* _WHAT IS REQUIRED_:
Without its pictures, the listing below is to be transcribed exactly.

════

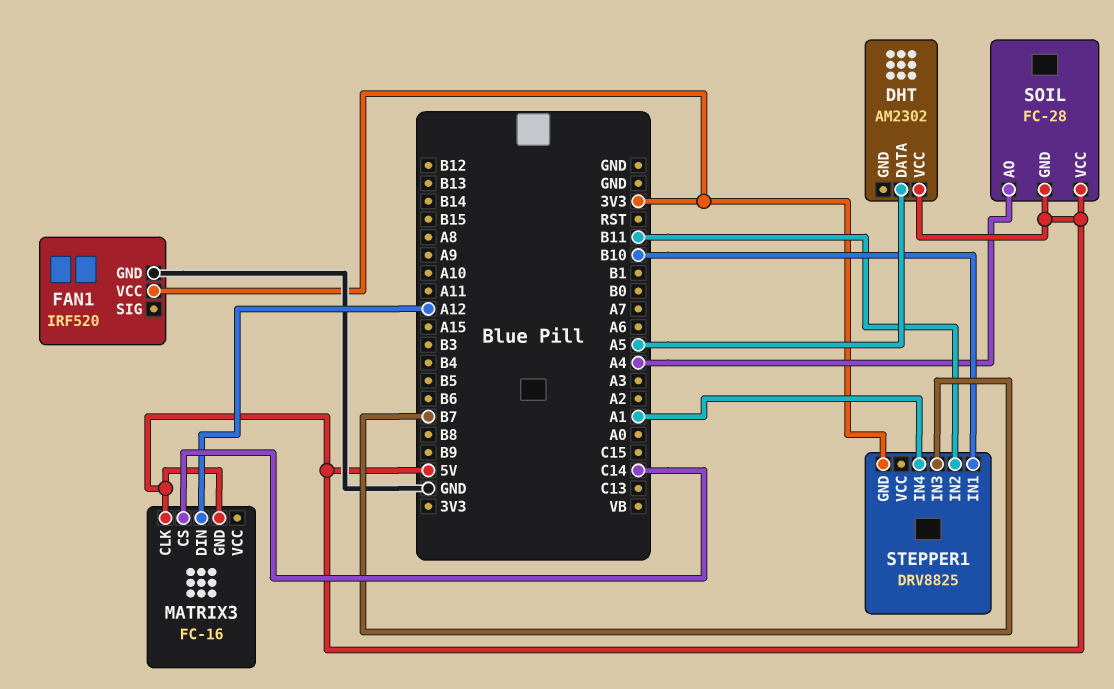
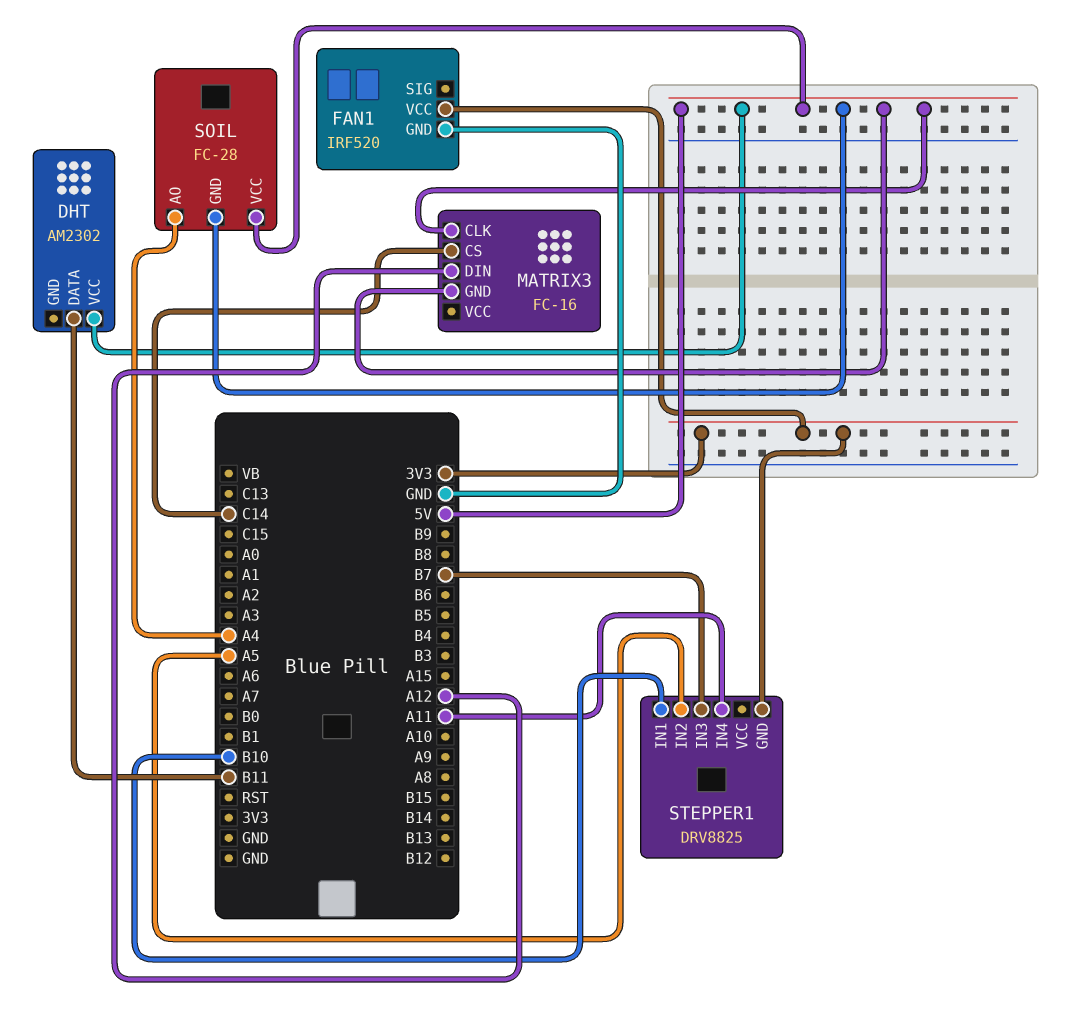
DHT pin DATA: A5 -> B11
STEPPER1 pin IN2: B11 -> A5
STEPPER1 pin IN4: A1 -> A11

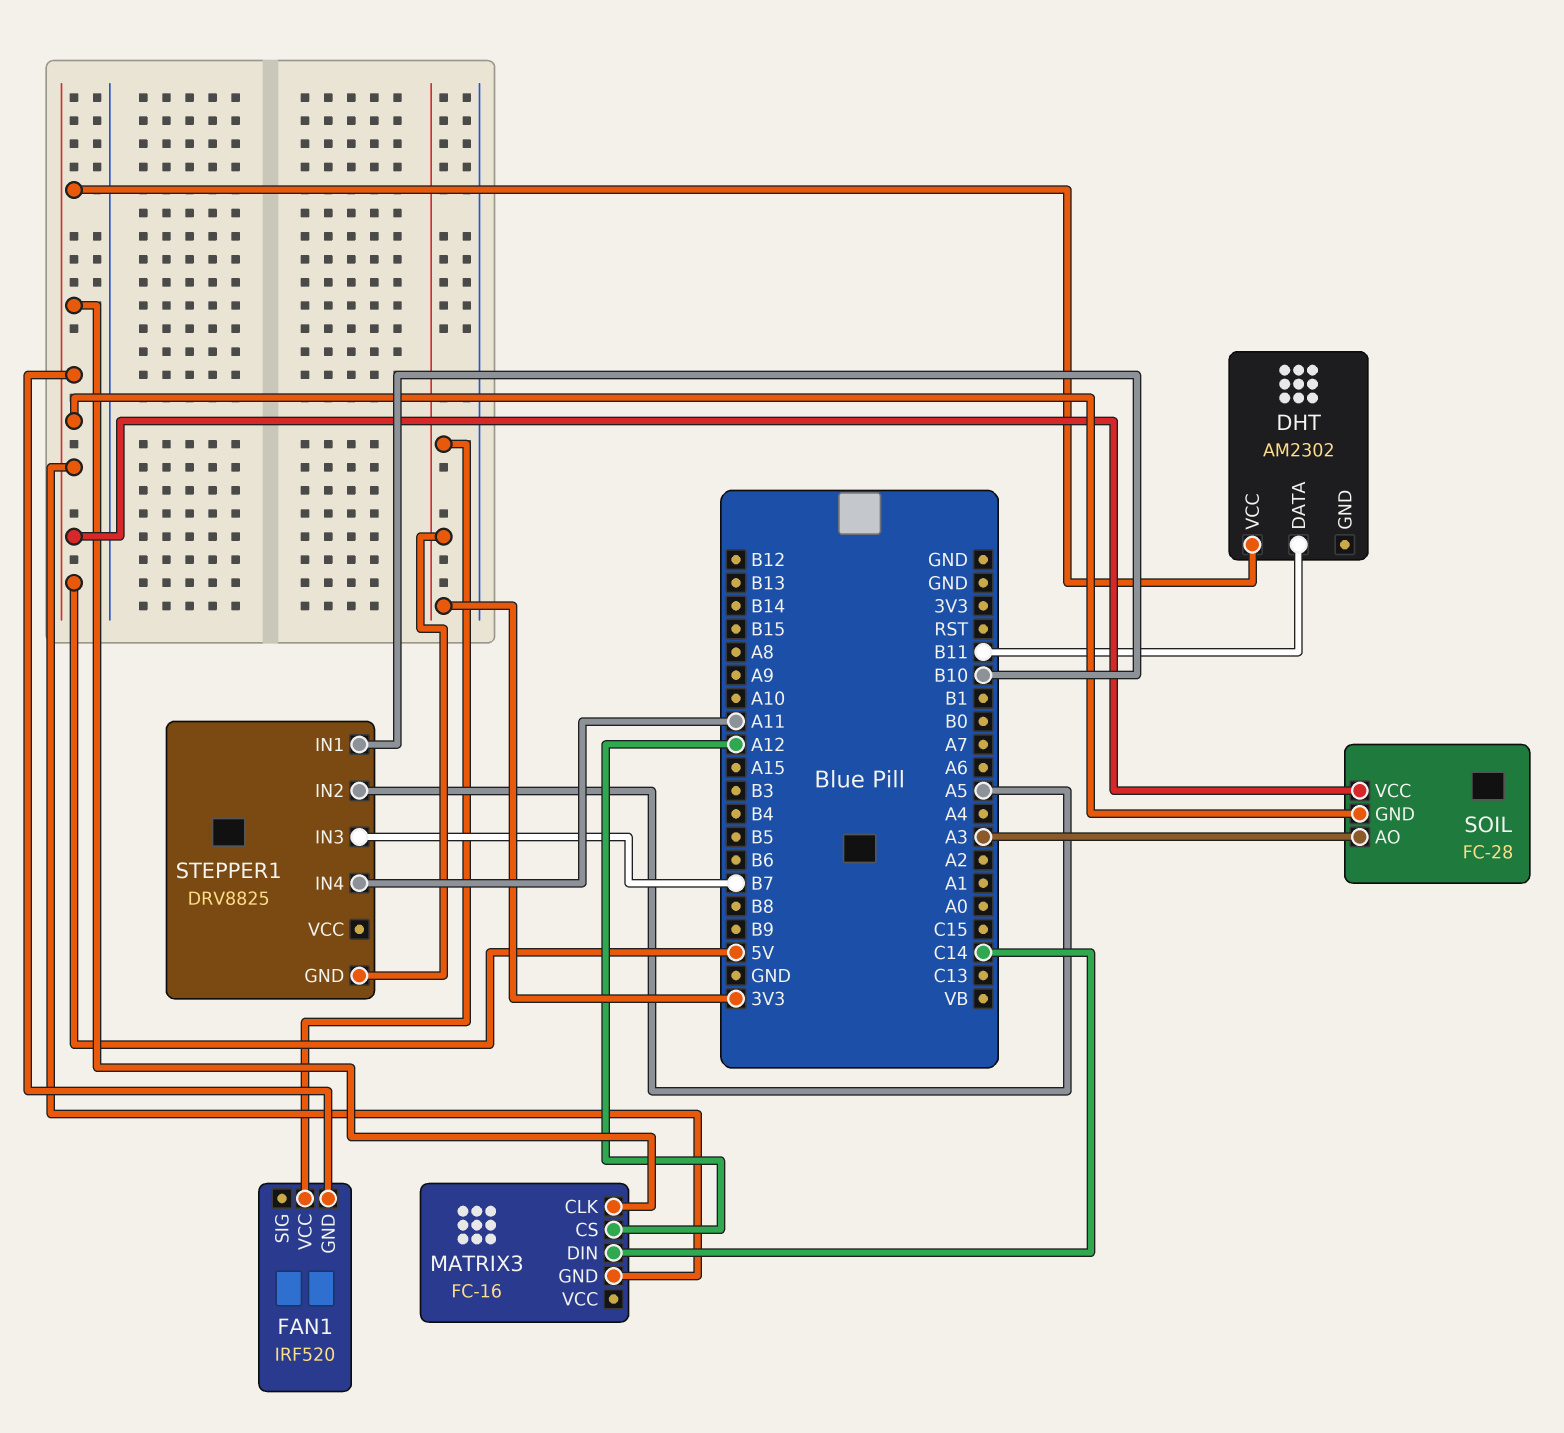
FAN1 pin GND: GND -> 5V
MATRIX3 pin CS: C14 -> A12
MATRIX3 pin DIN: A12 -> C14
SOIL pin AO: A4 -> A3

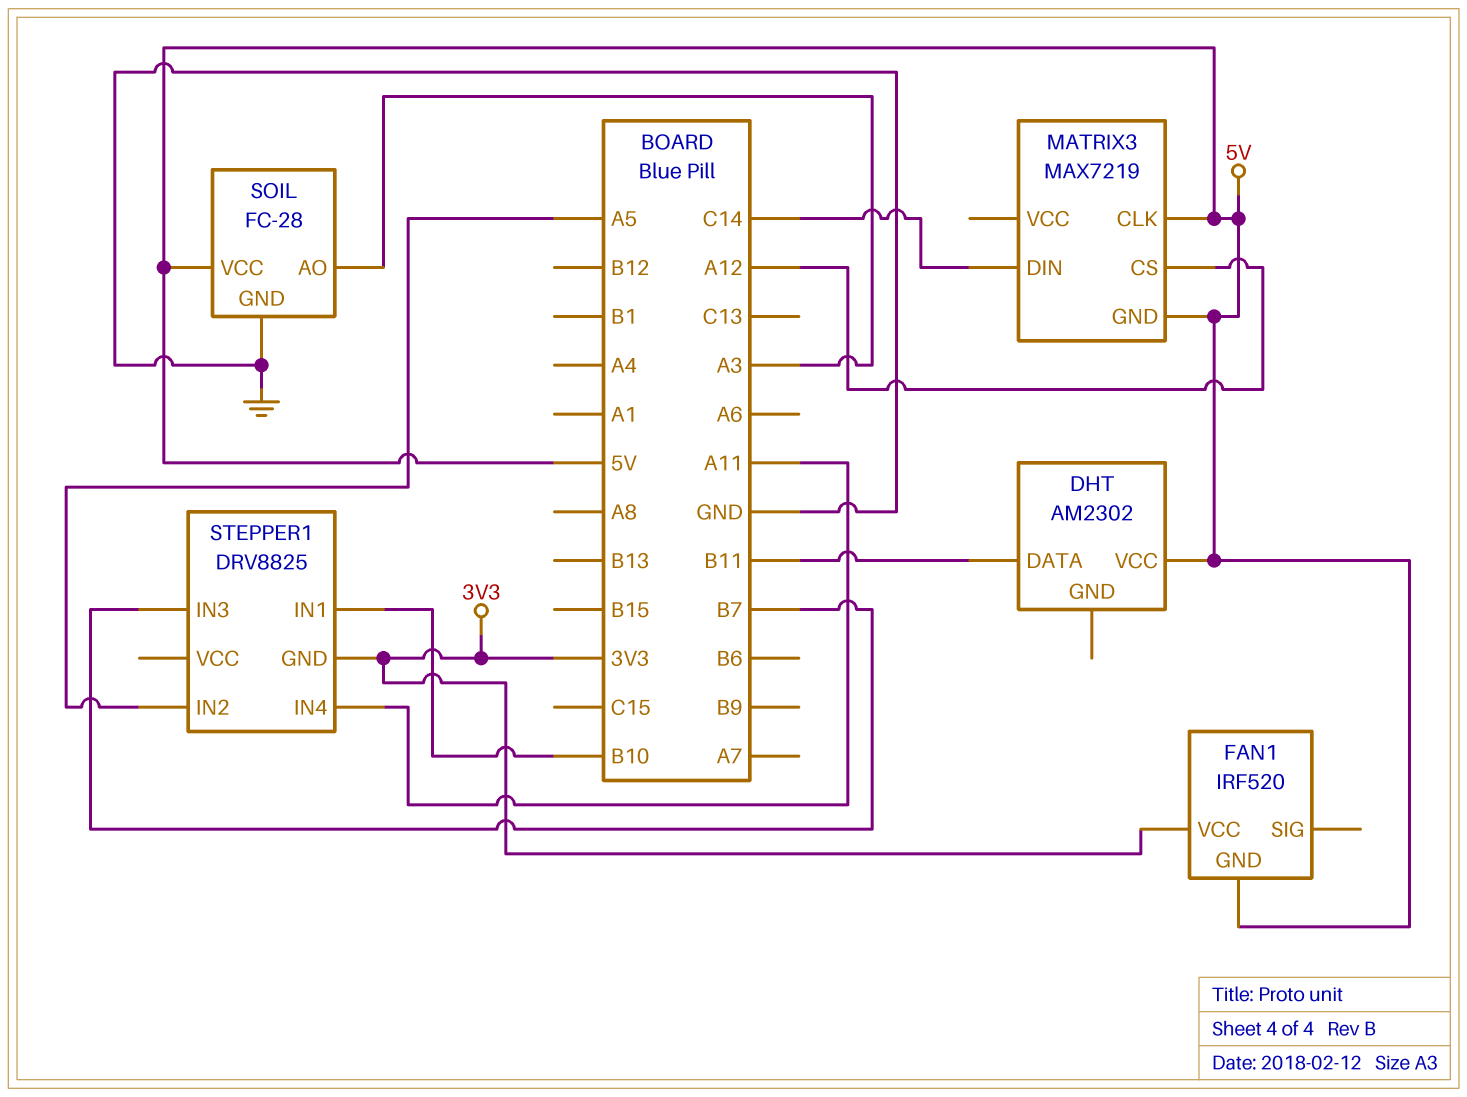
MATRIX3: FC-16 -> MAX7219
SOIL pin GND: 5V -> GND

════

* _SOLUTION FOR THIS TASK_:
DHT pin DATA: A5 -> B11
STEPPER1 pin IN2: B11 -> A5
STEPPER1 pin IN4: A1 -> A11

FAN1 pin GND: GND -> 5V
MATRIX3 pin CS: C14 -> A12
MATRIX3 pin DIN: A12 -> C14
SOIL pin AO: A4 -> A3

MATRIX3: FC-16 -> MAX7219
SOIL pin GND: 5V -> GND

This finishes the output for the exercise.